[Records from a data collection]

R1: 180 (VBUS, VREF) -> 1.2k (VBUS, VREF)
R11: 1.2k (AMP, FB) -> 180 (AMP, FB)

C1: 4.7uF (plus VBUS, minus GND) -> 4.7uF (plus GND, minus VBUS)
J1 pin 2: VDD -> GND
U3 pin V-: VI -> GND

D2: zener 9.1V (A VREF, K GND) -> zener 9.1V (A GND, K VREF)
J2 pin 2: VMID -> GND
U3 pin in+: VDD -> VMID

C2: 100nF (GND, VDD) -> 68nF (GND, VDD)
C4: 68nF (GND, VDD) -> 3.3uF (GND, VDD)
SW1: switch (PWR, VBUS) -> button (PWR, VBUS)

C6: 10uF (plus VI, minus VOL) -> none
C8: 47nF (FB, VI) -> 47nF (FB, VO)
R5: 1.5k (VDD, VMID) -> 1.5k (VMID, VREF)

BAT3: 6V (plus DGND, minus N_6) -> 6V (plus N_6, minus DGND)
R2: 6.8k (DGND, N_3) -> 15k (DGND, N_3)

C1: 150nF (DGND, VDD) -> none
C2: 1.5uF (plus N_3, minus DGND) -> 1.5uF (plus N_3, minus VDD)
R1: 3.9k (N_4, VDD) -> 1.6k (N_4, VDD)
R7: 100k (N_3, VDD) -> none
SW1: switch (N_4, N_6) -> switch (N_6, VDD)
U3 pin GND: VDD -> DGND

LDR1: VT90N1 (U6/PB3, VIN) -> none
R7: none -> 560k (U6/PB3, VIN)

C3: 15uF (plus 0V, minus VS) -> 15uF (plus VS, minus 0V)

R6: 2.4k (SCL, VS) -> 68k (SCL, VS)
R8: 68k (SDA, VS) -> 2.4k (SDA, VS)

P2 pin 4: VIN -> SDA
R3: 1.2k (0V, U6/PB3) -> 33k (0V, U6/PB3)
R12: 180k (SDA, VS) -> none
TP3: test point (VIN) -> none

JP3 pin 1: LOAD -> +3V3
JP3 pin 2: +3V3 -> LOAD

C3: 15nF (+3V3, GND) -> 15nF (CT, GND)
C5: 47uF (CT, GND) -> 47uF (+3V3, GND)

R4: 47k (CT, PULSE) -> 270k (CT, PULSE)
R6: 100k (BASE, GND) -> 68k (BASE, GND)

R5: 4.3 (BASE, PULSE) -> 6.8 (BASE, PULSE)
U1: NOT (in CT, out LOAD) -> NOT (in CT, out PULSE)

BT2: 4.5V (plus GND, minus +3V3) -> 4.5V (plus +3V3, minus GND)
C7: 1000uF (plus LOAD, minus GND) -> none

#### Work required:
Each line above with the word "PULSE" needs to be copied.

#### Result of this task:
R4: 47k (CT, PULSE) -> 270k (CT, PULSE)
R5: 4.3 (BASE, PULSE) -> 6.8 (BASE, PULSE)
U1: NOT (in CT, out LOAD) -> NOT (in CT, out PULSE)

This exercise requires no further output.